# EXERCISE DESCRIPTION:
The records below are to be copied exactly, with every picture left out.

# PROVIDED DATA:
+===+

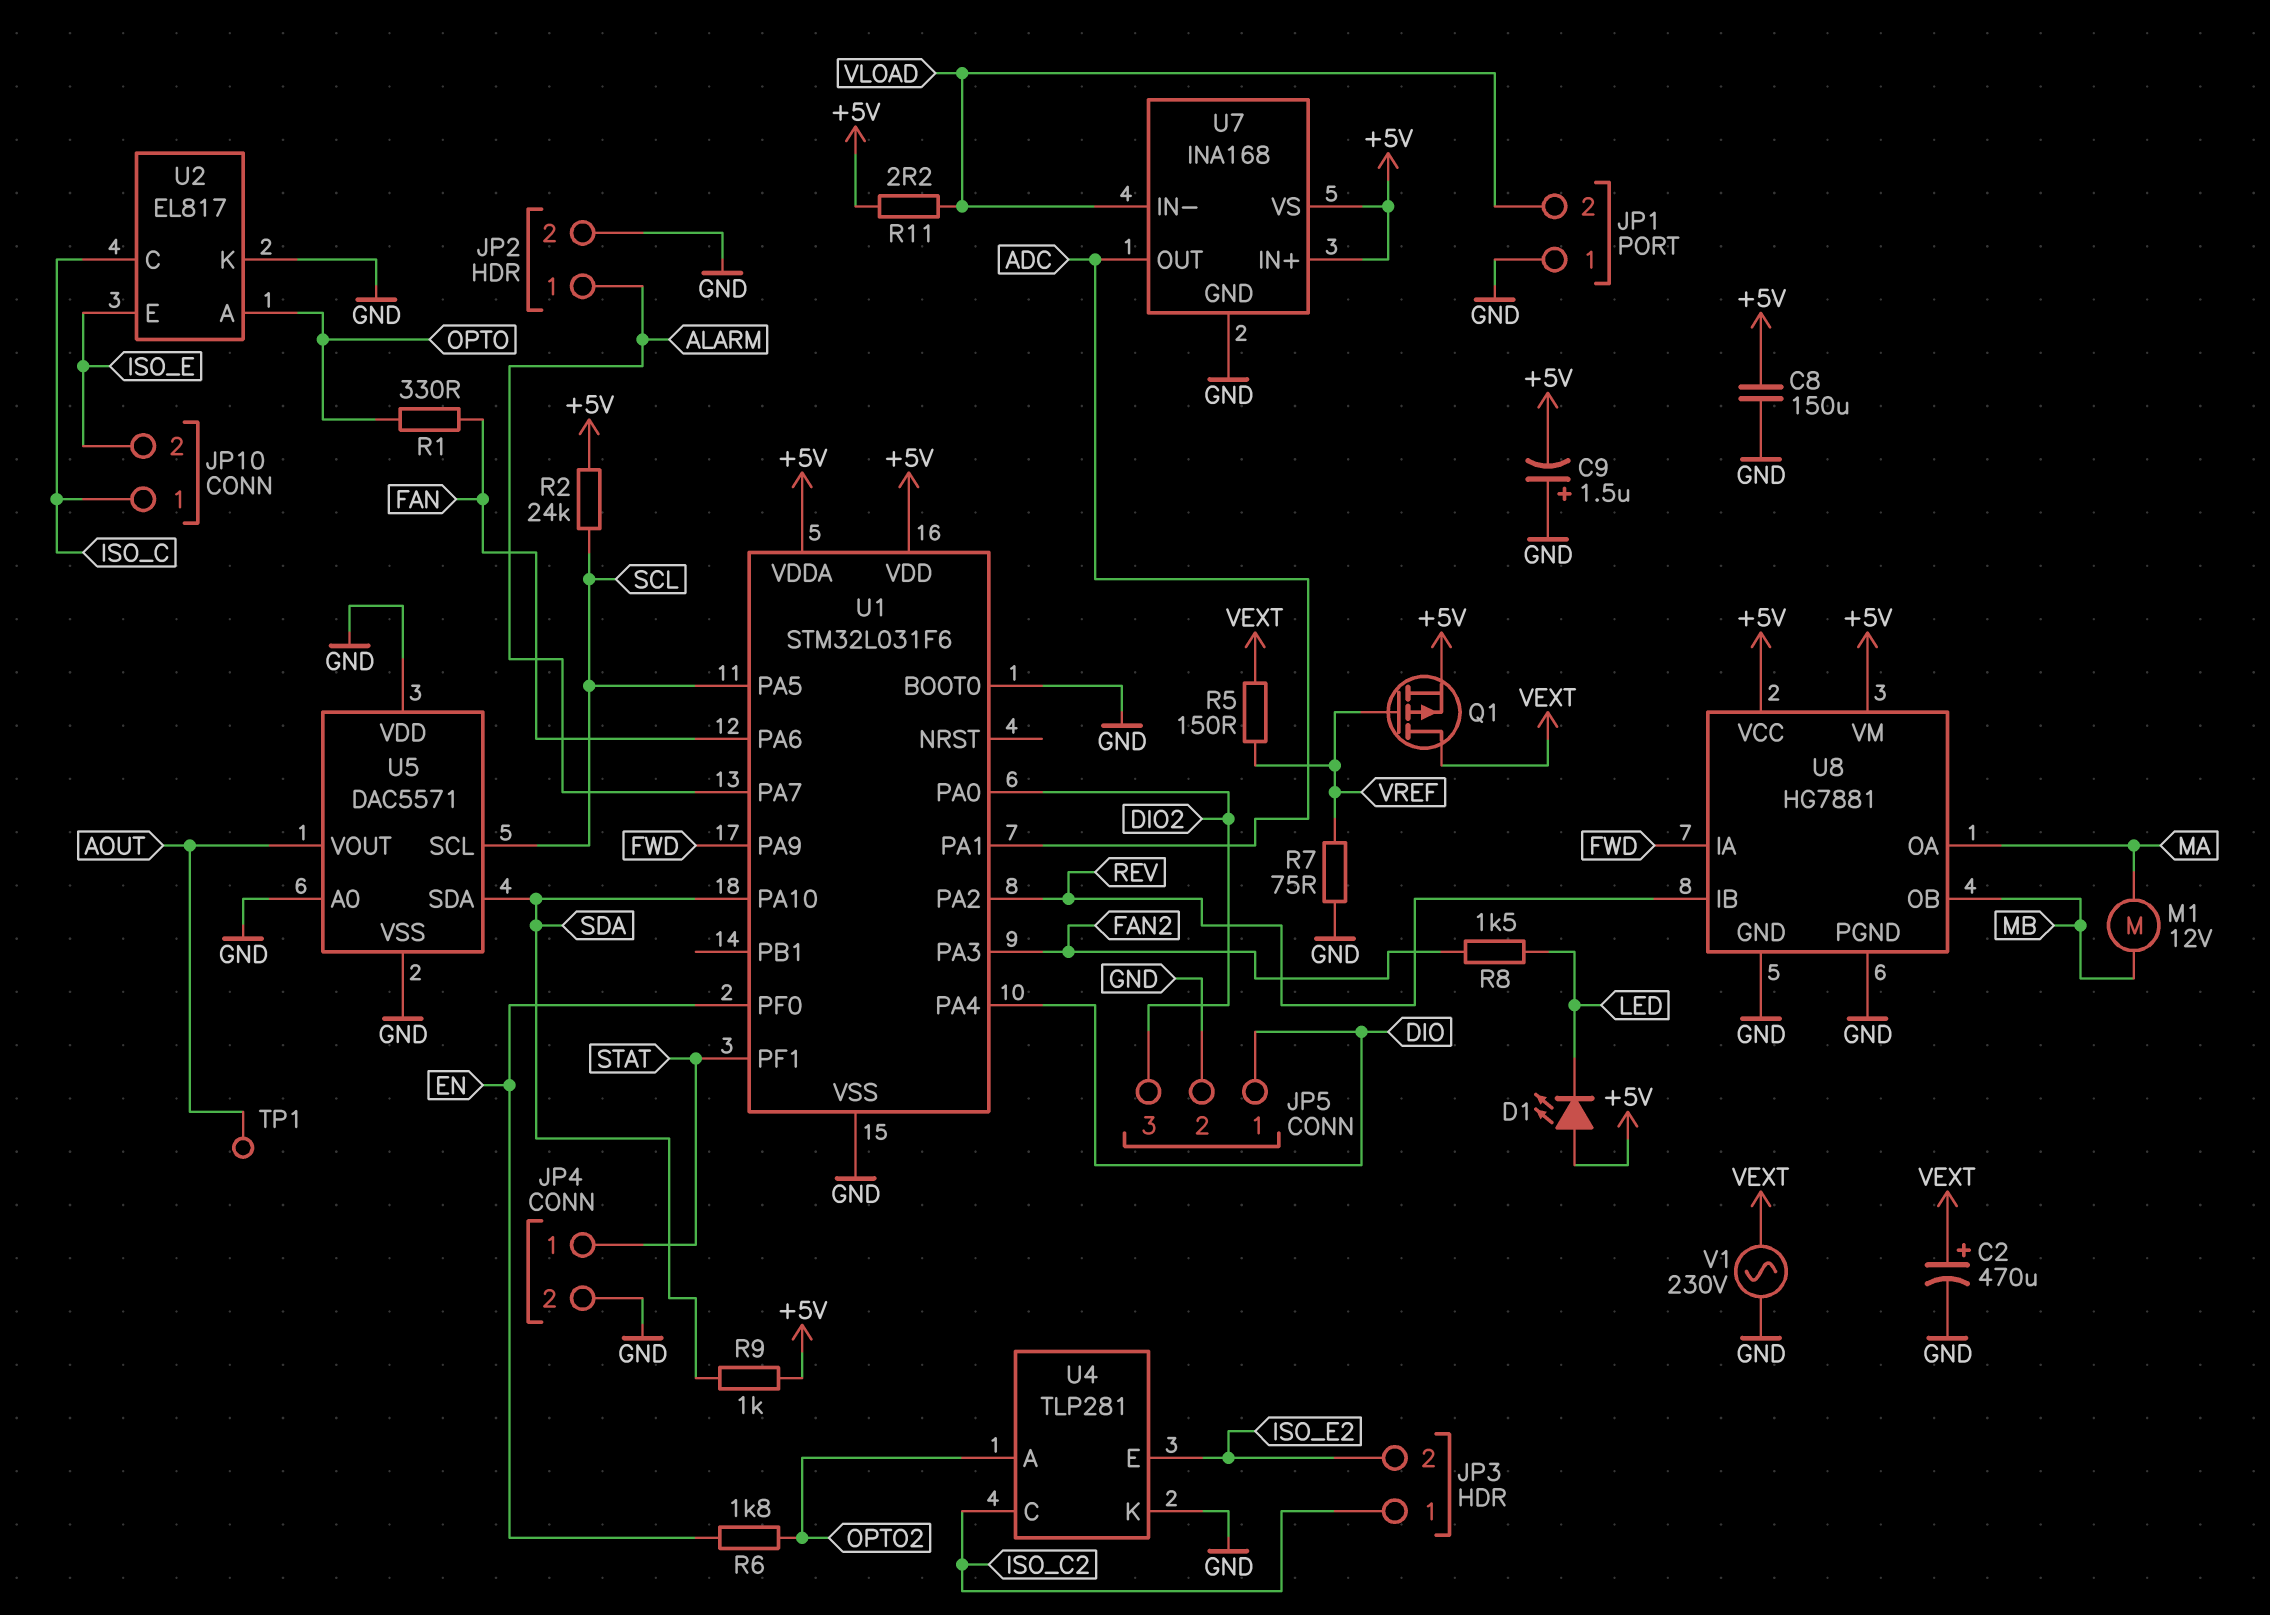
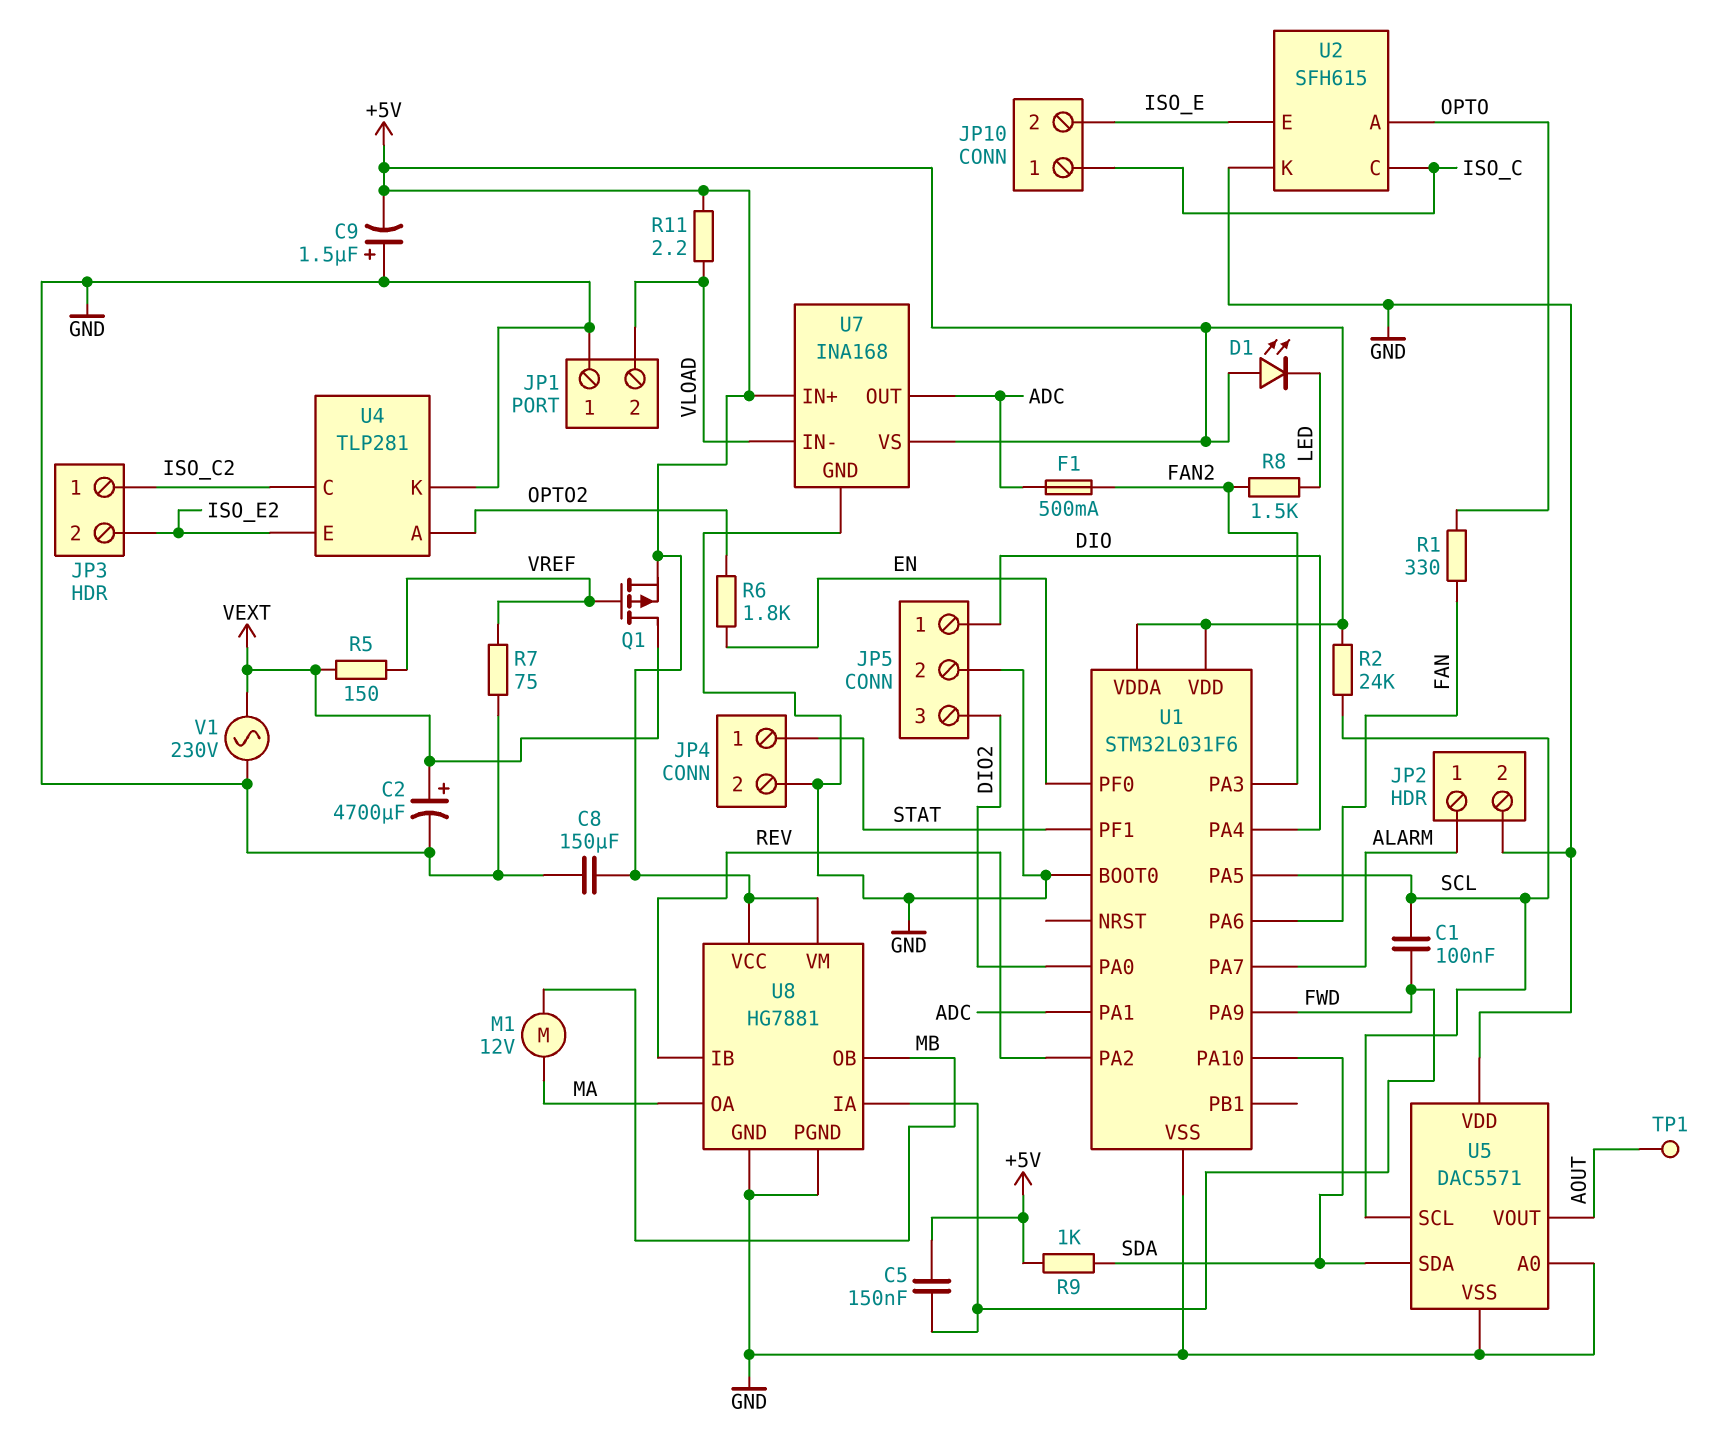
C1: none -> 100nF (FWD, SCL)
C2: 470uF (plus VEXT, minus GND) -> 4700uF (plus VEXT, minus GND)
C5: none -> 150nF (+5V, FWD)
F1: none -> 500mA (ADC, FAN2)
U2: EL817 -> SFH615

+===+

# RESPONSE FOR THIS EXERCISE:
C1: none -> 100nF (FWD, SCL)
C2: 470uF (plus VEXT, minus GND) -> 4700uF (plus VEXT, minus GND)
C5: none -> 150nF (+5V, FWD)
F1: none -> 500mA (ADC, FAN2)
U2: EL817 -> SFH615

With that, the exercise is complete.